[Before-and-after object lists]
☆ ☆ ☆ ☆ ☆
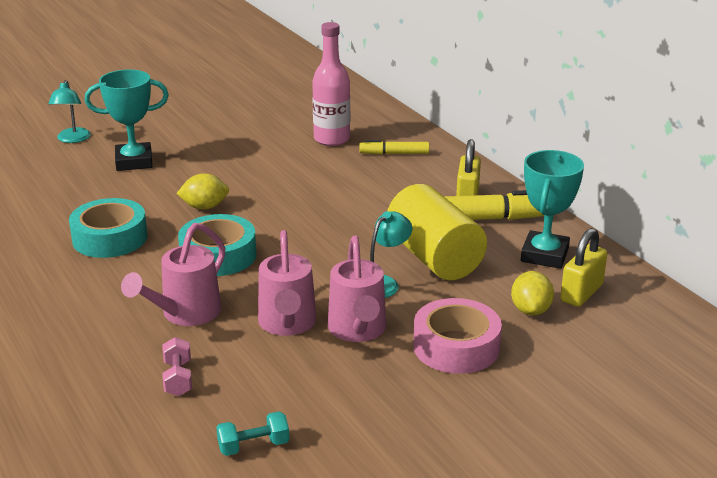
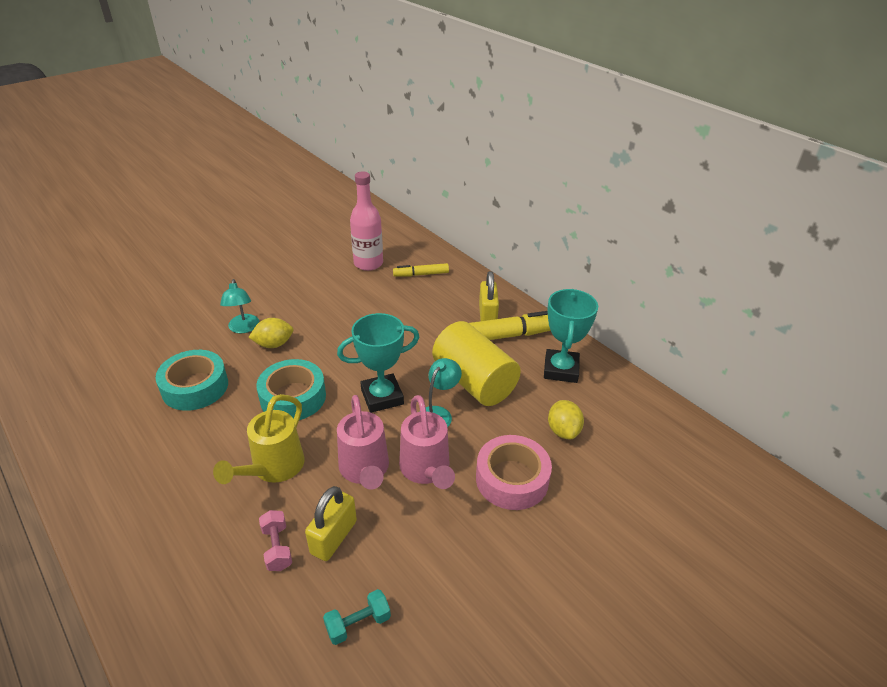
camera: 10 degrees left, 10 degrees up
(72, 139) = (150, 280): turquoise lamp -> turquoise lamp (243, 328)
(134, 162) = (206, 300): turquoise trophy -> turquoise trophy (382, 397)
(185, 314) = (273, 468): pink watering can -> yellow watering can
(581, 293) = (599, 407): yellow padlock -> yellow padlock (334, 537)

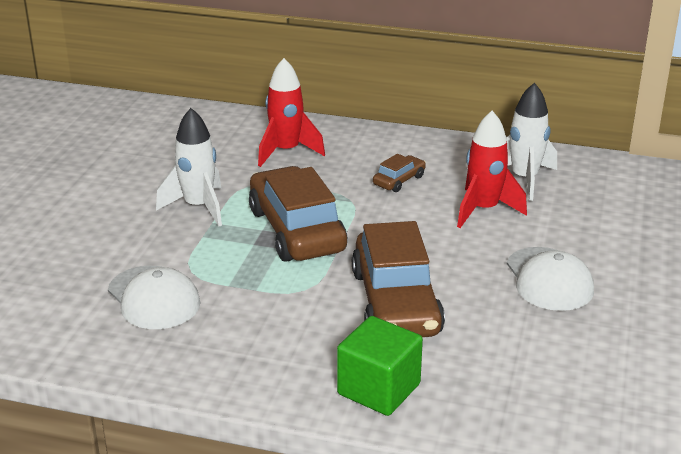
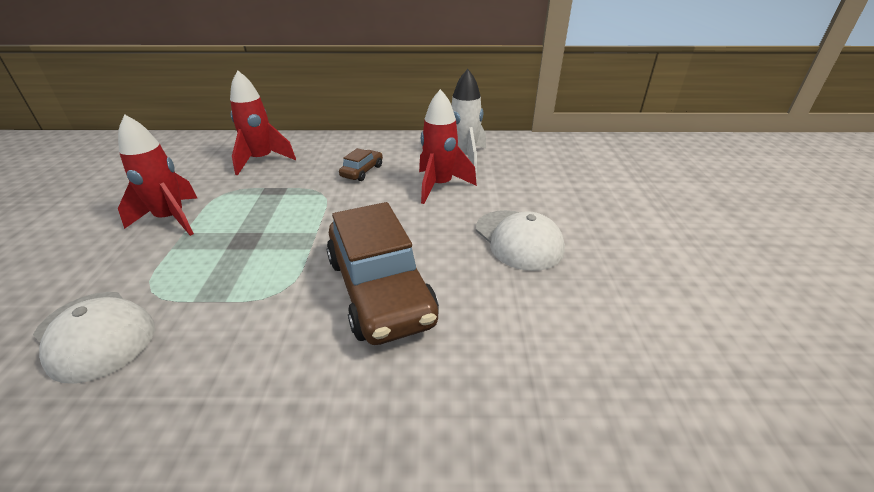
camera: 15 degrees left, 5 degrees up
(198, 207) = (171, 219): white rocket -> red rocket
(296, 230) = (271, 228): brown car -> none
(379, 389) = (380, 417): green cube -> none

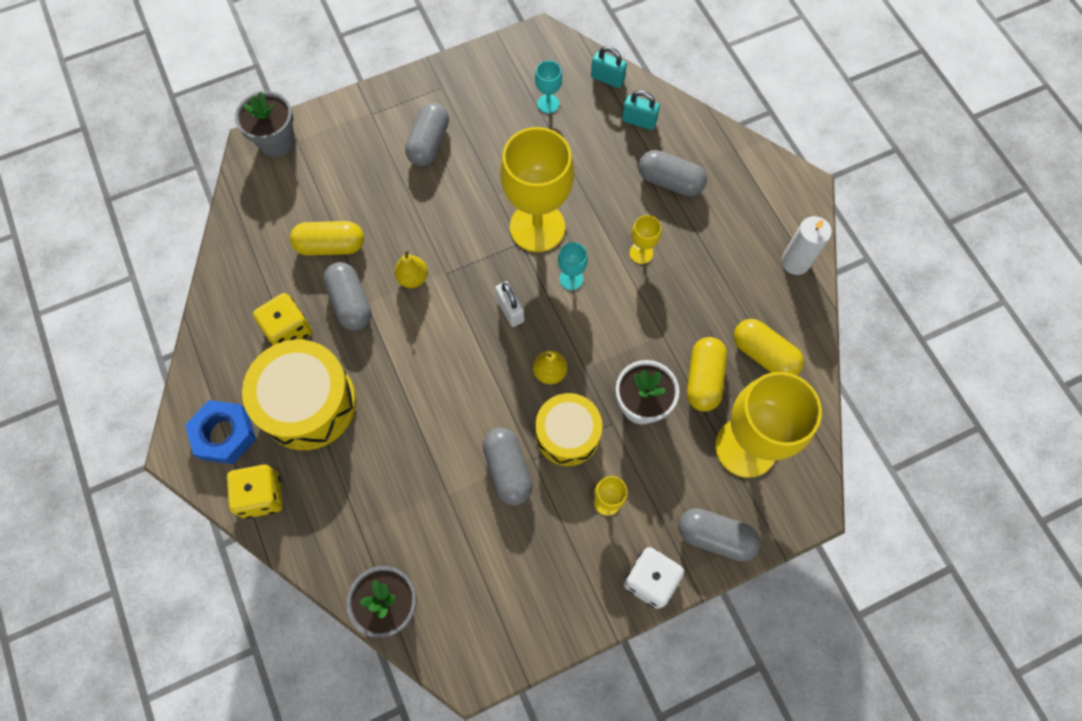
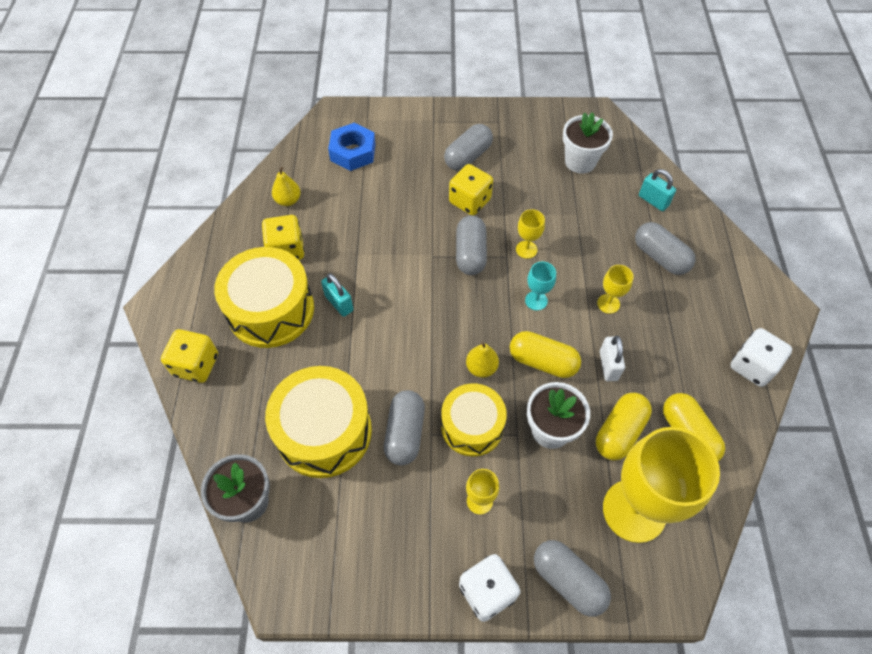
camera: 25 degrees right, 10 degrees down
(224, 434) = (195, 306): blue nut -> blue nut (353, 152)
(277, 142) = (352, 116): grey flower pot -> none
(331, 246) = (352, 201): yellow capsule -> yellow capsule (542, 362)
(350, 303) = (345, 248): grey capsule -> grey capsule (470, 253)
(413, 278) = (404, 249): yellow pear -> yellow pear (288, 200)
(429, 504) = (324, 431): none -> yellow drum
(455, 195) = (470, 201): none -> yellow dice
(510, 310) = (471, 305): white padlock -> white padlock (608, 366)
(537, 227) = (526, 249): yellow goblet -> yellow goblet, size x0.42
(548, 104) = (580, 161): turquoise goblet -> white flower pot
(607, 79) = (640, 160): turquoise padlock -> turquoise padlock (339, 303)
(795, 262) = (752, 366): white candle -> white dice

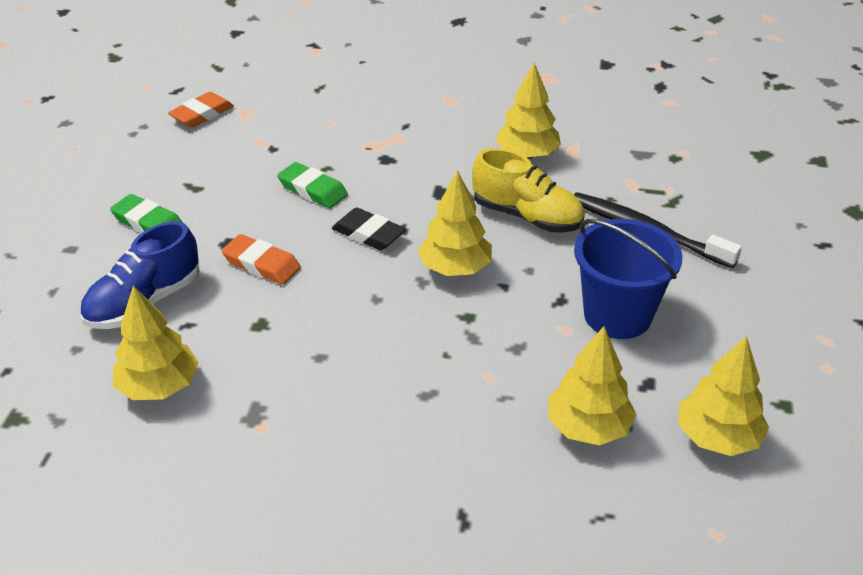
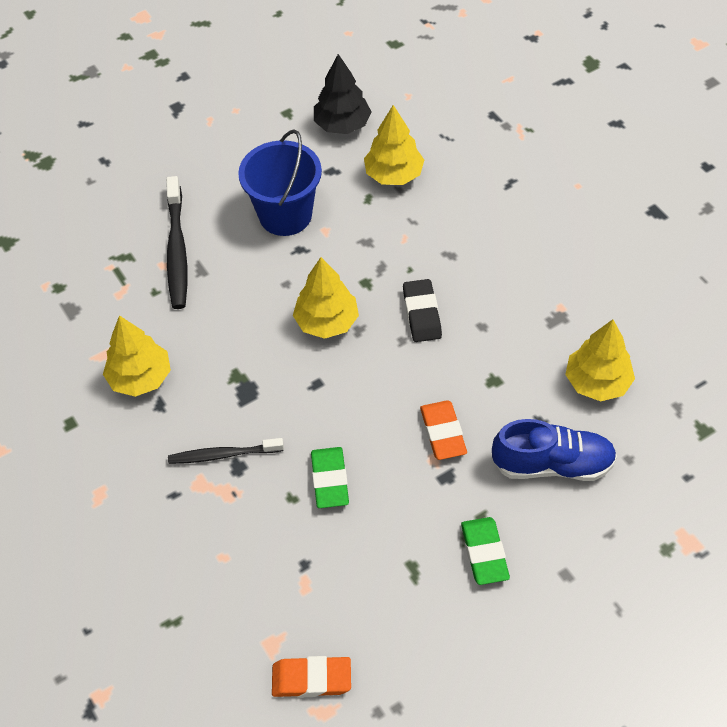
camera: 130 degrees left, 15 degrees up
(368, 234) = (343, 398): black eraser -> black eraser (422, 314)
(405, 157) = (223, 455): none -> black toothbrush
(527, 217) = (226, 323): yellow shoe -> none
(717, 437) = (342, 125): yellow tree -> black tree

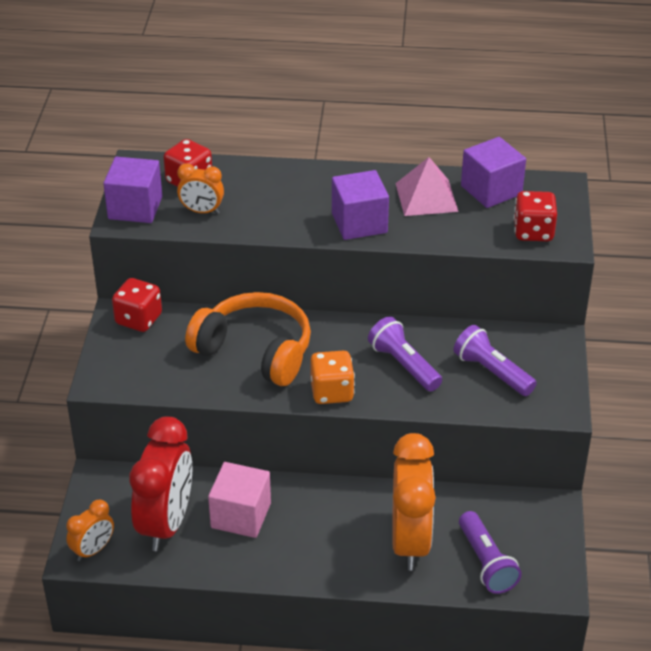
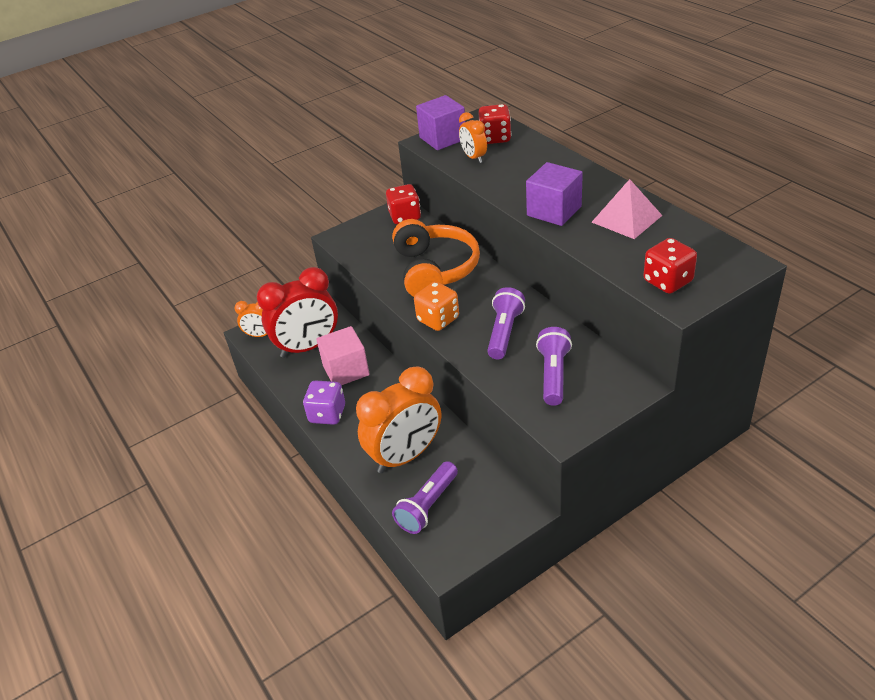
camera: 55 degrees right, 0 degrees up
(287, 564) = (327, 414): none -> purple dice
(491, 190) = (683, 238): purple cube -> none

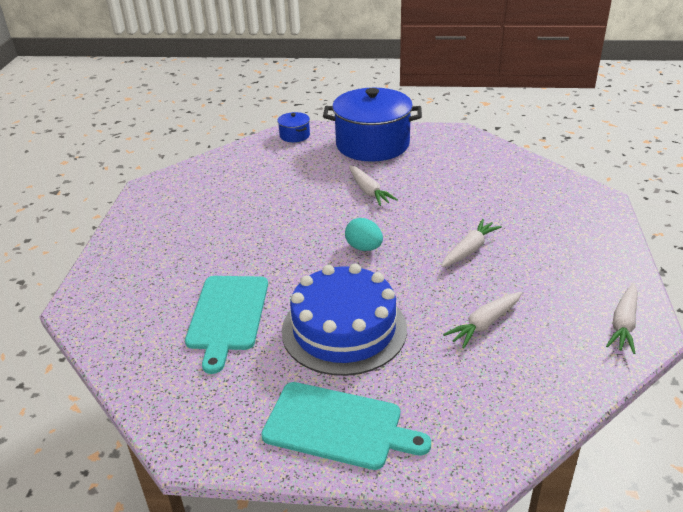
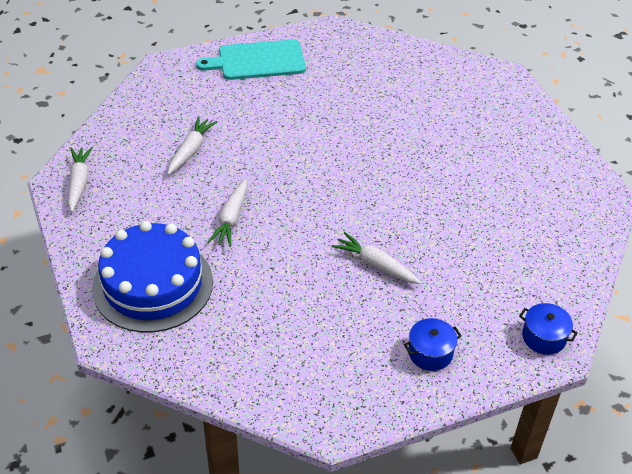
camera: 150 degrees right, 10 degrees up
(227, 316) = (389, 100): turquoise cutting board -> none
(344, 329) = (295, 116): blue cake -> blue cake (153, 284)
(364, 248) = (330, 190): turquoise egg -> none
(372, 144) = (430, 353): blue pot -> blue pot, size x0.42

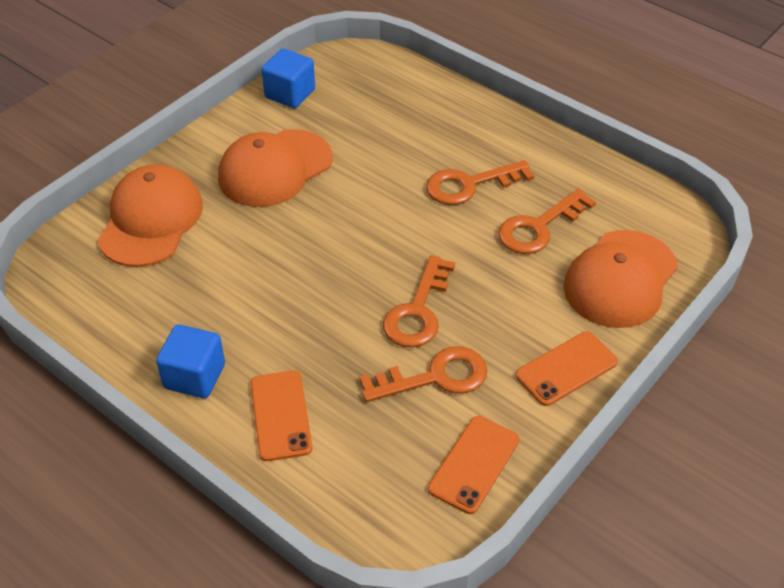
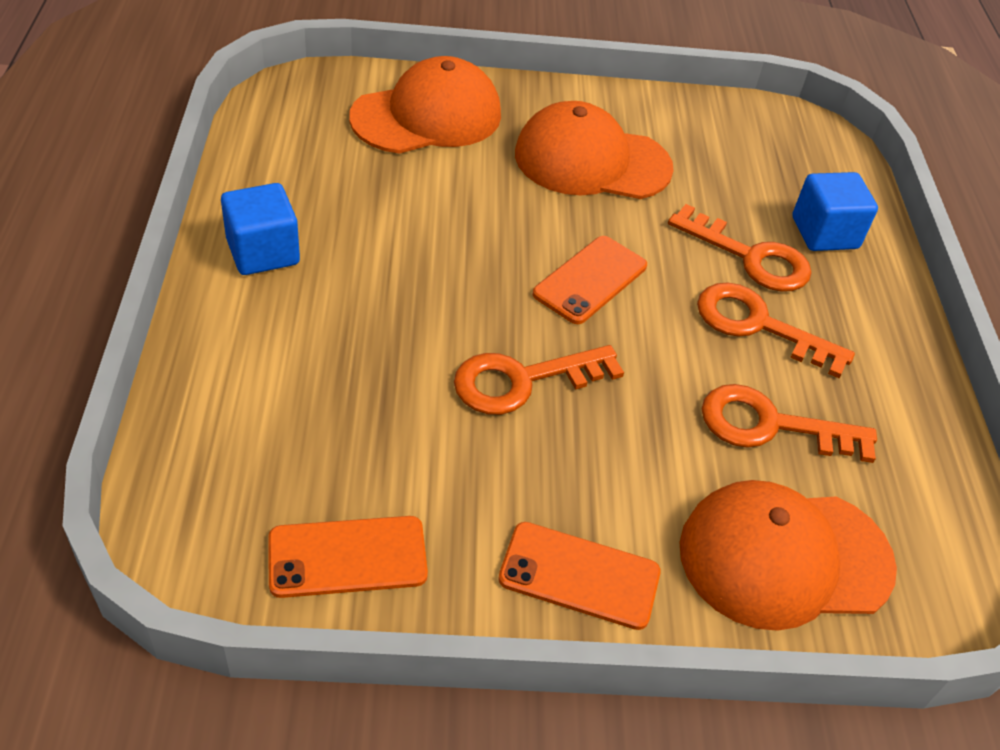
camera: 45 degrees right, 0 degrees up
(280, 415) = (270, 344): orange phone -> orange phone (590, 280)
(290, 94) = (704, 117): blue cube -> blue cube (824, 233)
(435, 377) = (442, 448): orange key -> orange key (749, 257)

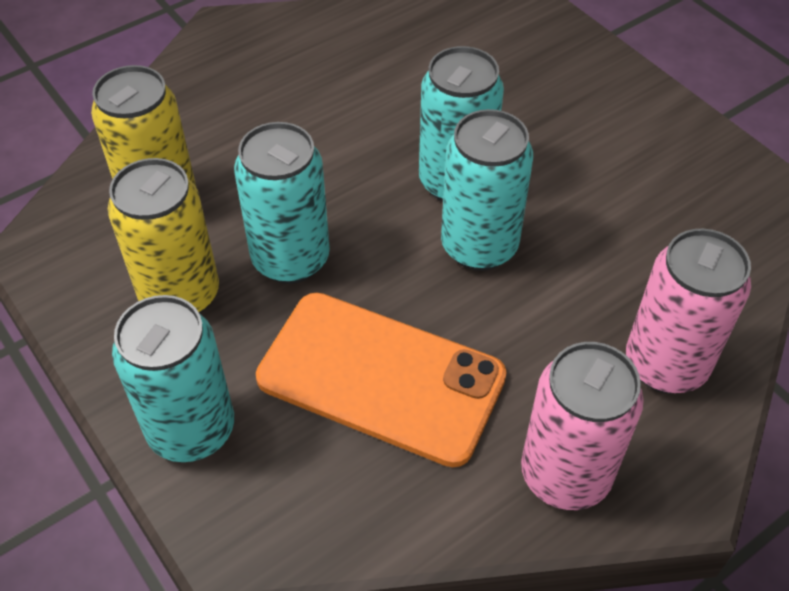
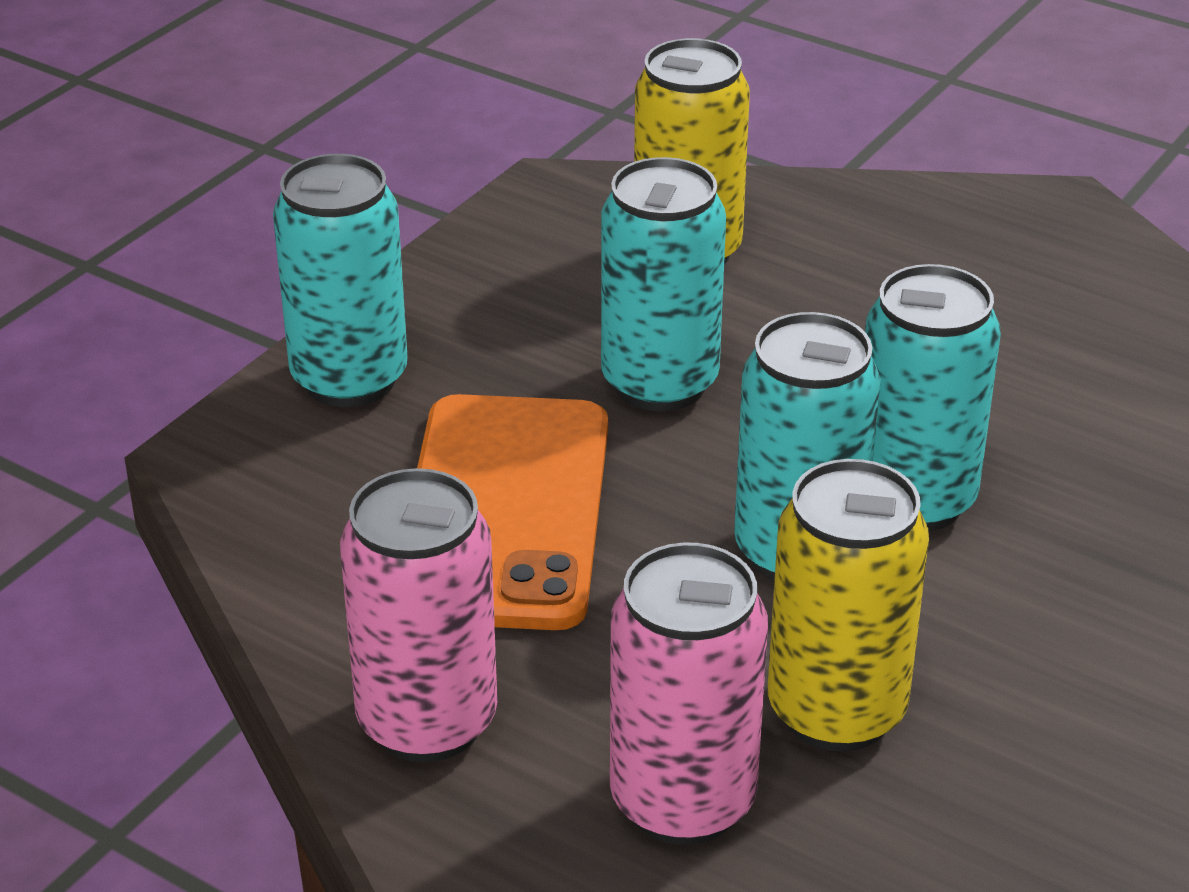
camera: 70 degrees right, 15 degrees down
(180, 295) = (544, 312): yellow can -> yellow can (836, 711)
☆ ☆ ☆ ☆ ☆
▶ [Exercise objective]:
Reproduce exactly and only the lines from the one with "(491, 190) = (683, 238): purple cube -> none" through the final line of the records above, inclusive. Pictures must be left out.

▶ [Completed exercise]:
(491, 190) = (683, 238): purple cube -> none

camera: 150 degrees right, 10 degrees up
(227, 316) = (389, 100): turquoise cutting board -> none
(344, 329) = (295, 116): blue cake -> blue cake (153, 284)
(364, 248) = (330, 190): turquoise egg -> none
(372, 144) = (430, 353): blue pot -> blue pot, size x0.42

camera: 45 degrees right, 0 degrees up
(280, 415) = (270, 344): orange phone -> orange phone (590, 280)
(290, 94) = (704, 117): blue cube -> blue cube (824, 233)
(435, 377) = (442, 448): orange key -> orange key (749, 257)

camera: 70 degrees right, 15 degrees down
(180, 295) = (544, 312): yellow can -> yellow can (836, 711)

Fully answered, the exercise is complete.